§ **Task to carry out**
From the line that contains "C211: 1nF (COM, U201/CV) -> 1nF (COM, N008)" down to the final line below, please repeat each line exactly and nothing more, with no pictures.

§ **Exercise inputs**
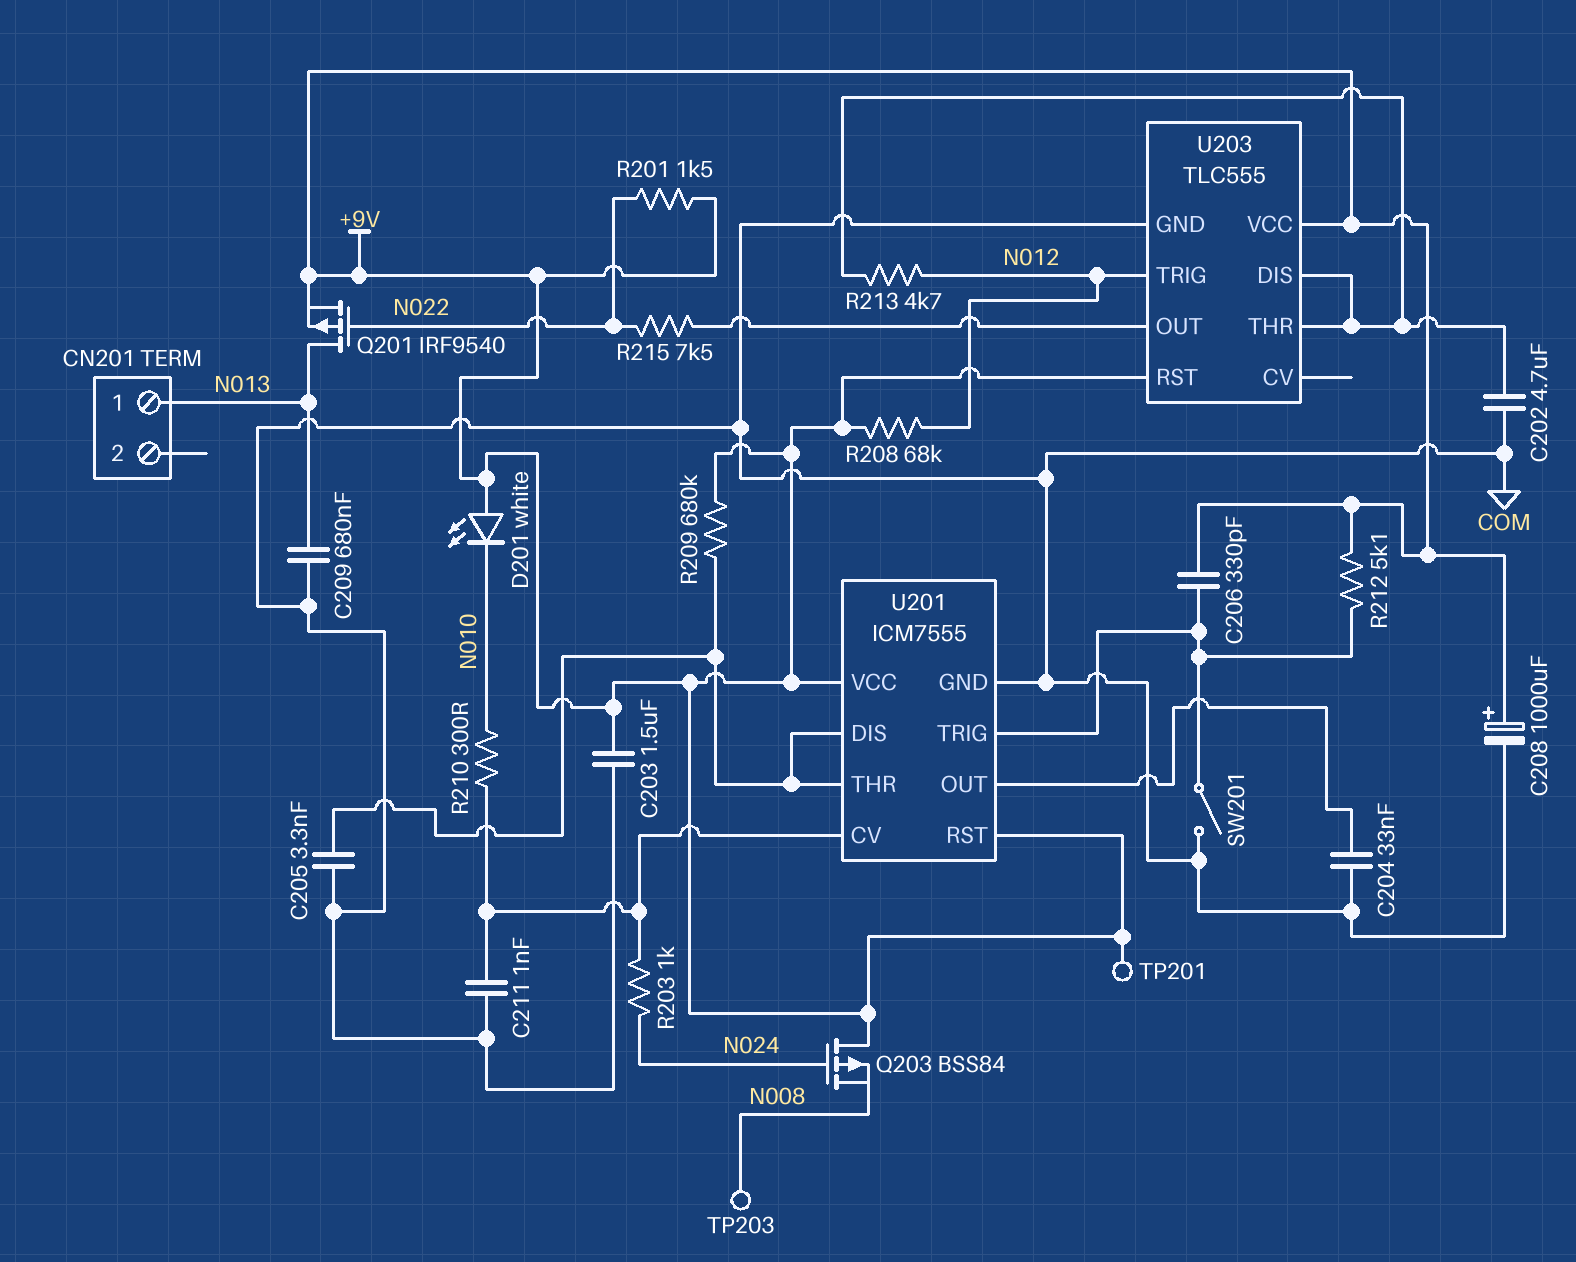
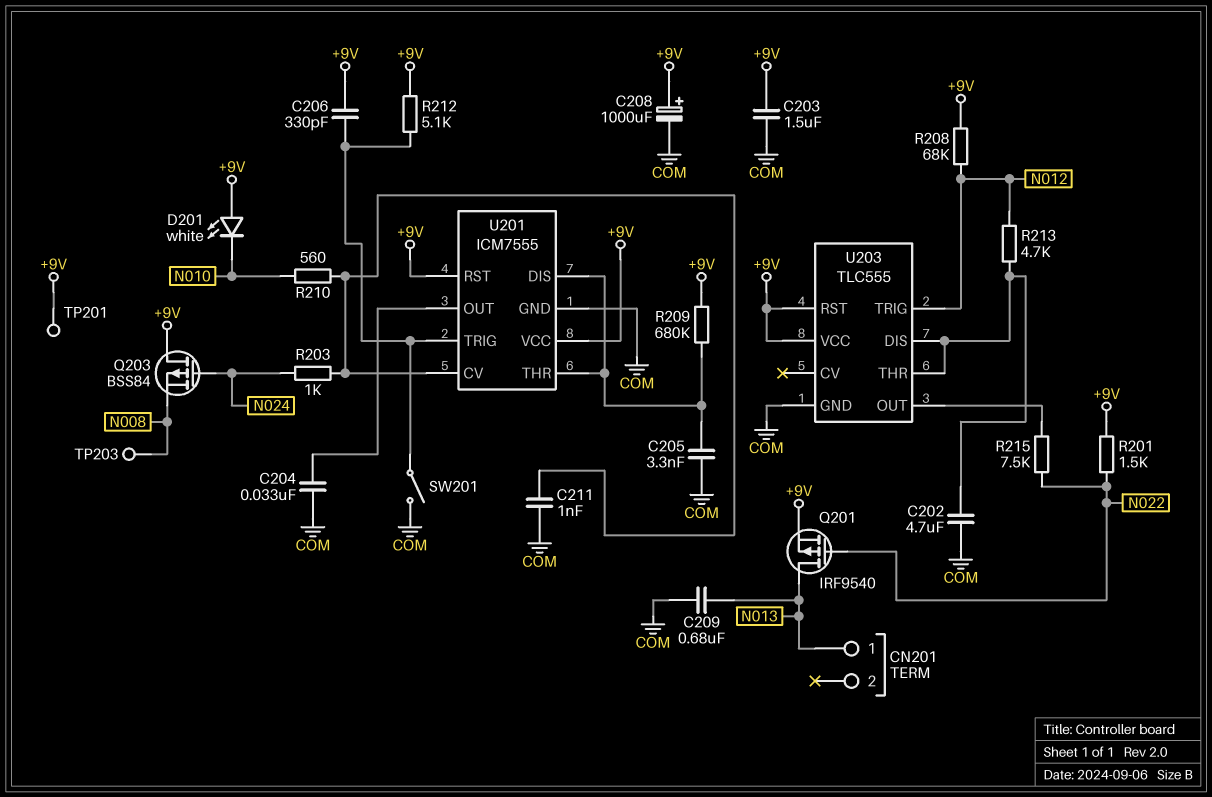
R210: 300 (N010, U201/CV) -> 560 (N010, U201/CV)

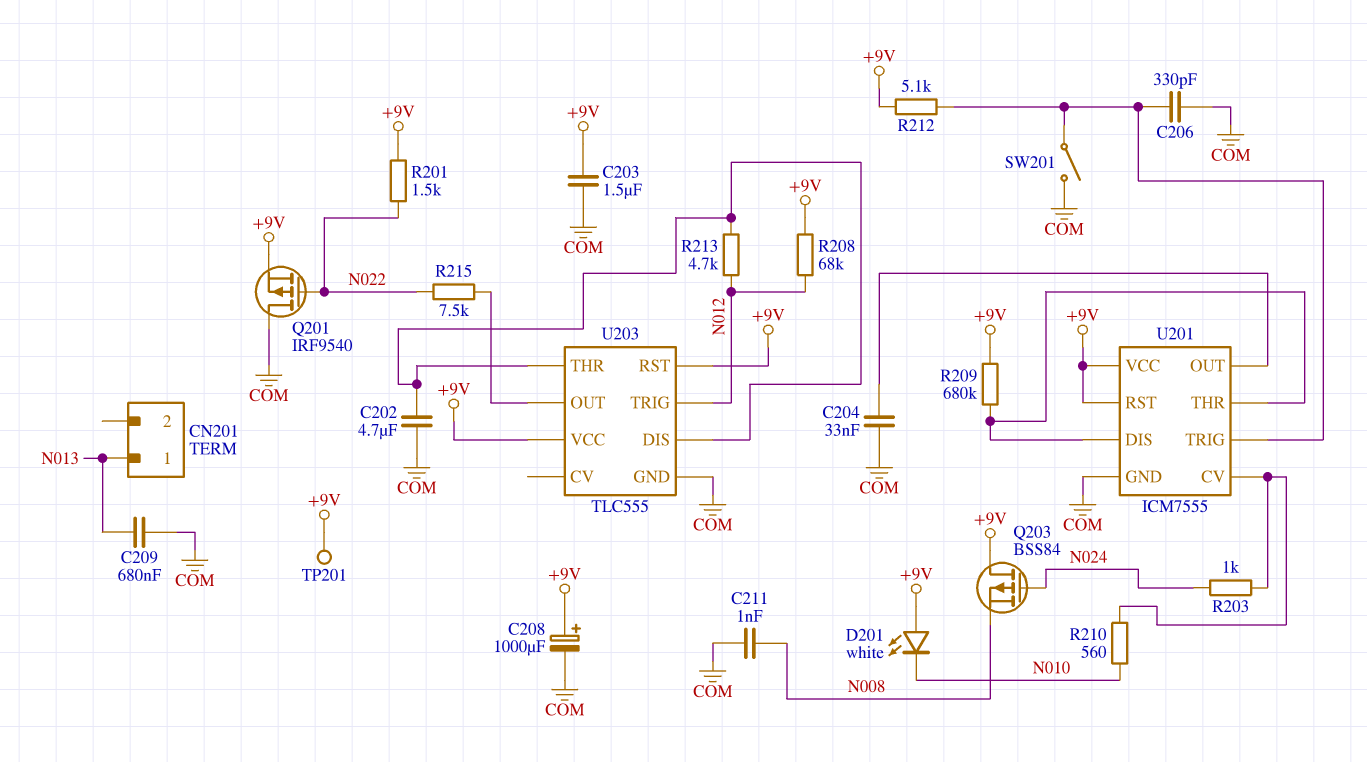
C205: 3.3nF (COM, U201/DIS) -> none
C206: 330pF (+9V, U201/TRIG) -> 330pF (COM, U201/TRIG)
C211: 1nF (COM, U201/CV) -> 1nF (COM, N008)
Q201: PMOS IRF9540 (G N022, D N013, S +9V) -> PMOS IRF9540 (G N022, D COM, S +9V)
TP203: test point (N008) -> none

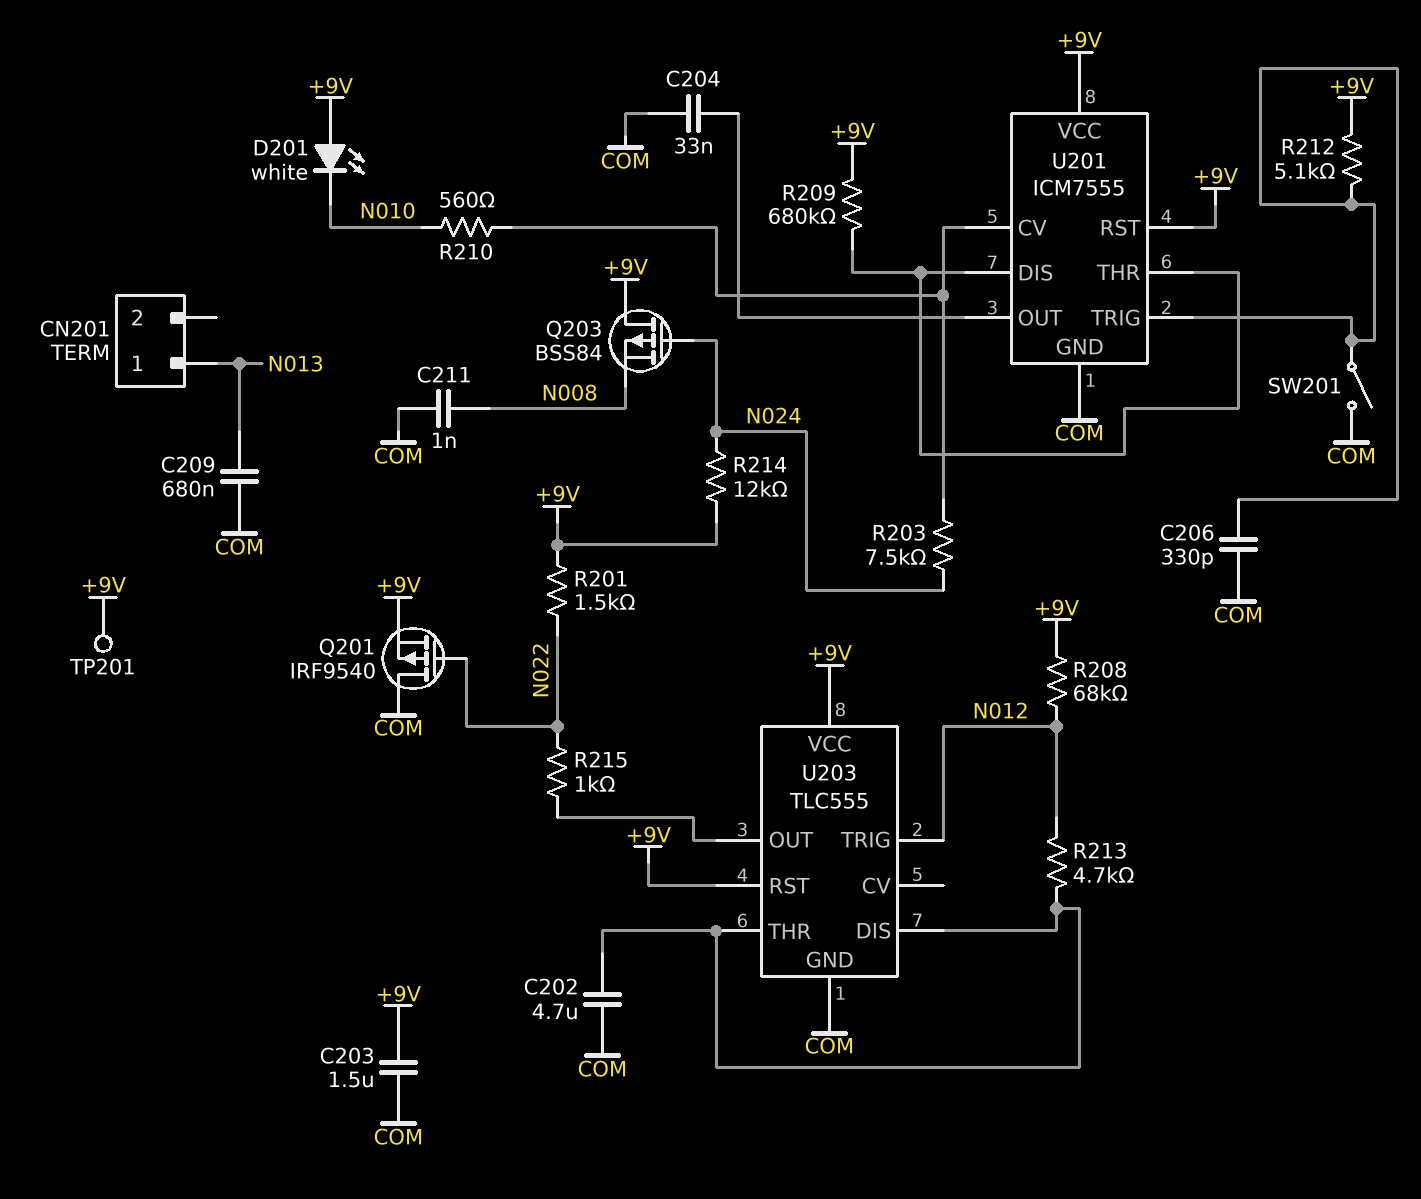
C208: 1000uF (plus +9V, minus COM) -> none
R203: 1k (N024, U201/CV) -> 7.5k (N024, U201/CV)
R214: none -> 12k (+9V, N024)
R215: 7.5k (N022, U203/OUT) -> 1k (N022, U203/OUT)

§ **Solution to this task**
C211: 1nF (COM, U201/CV) -> 1nF (COM, N008)
Q201: PMOS IRF9540 (G N022, D N013, S +9V) -> PMOS IRF9540 (G N022, D COM, S +9V)
TP203: test point (N008) -> none

C208: 1000uF (plus +9V, minus COM) -> none
R203: 1k (N024, U201/CV) -> 7.5k (N024, U201/CV)
R214: none -> 12k (+9V, N024)
R215: 7.5k (N022, U203/OUT) -> 1k (N022, U203/OUT)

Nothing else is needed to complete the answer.